**Exercise aim**
Return the following from the records below: each line, word for word, starting with the line that contains "building: none -> [115,123,144,153]" and going on through the line that contains "building: none -> [250,174,297,214]", with nothing outside that range.

**Data under study**
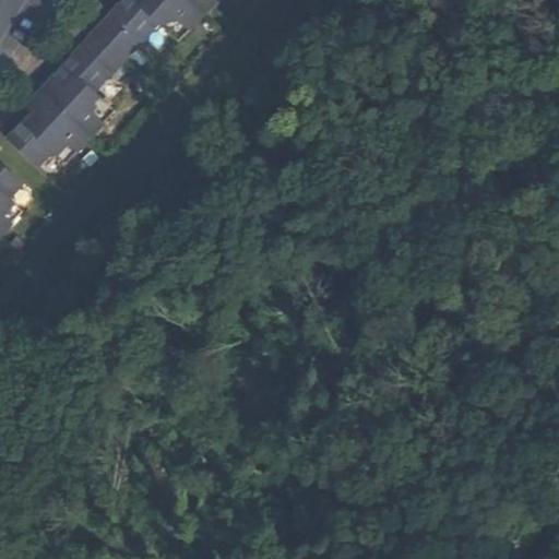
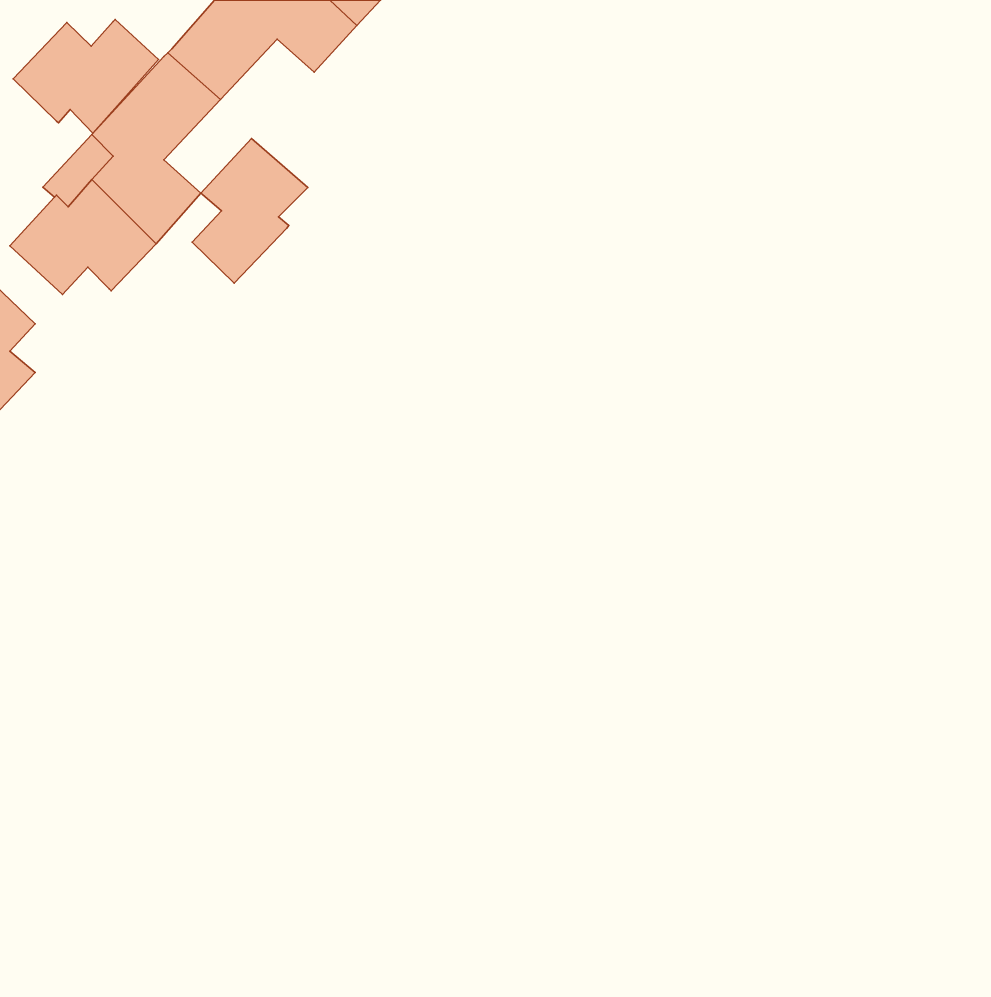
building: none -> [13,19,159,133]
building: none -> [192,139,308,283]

* * *

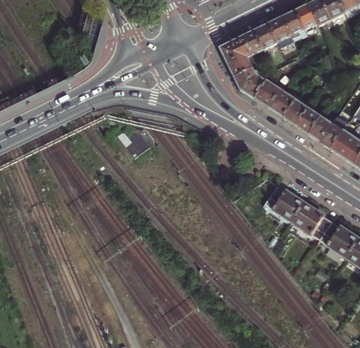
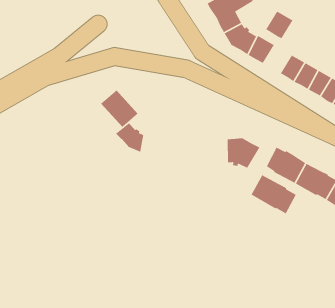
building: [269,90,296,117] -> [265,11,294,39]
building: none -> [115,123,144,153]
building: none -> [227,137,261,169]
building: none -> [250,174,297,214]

...

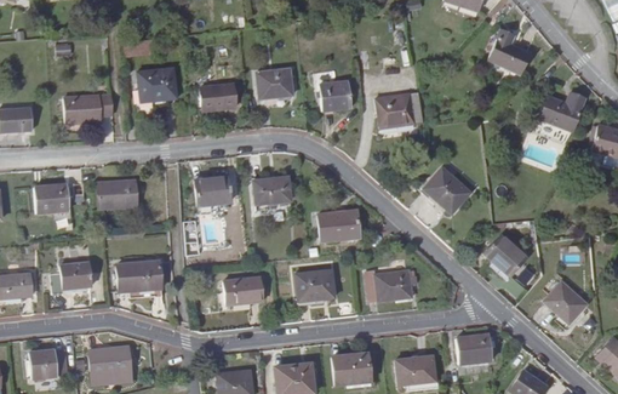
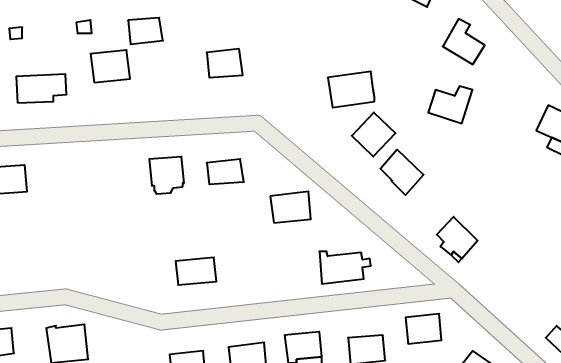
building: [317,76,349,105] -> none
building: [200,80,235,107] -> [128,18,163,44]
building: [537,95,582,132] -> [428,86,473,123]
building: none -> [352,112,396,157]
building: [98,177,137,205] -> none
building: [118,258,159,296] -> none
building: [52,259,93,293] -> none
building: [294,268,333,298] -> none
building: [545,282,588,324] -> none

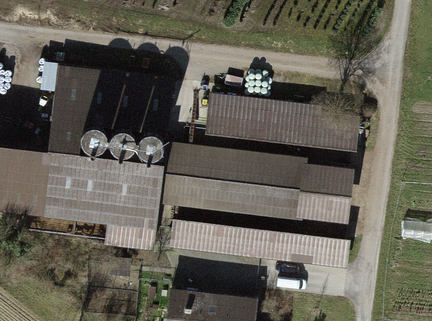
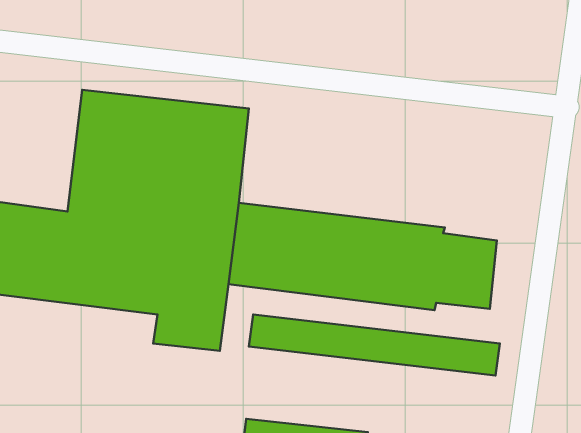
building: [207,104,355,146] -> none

**Output**
building: none -> [115,123,144,153]
building: none -> [227,137,261,169]
building: none -> [250,174,297,214]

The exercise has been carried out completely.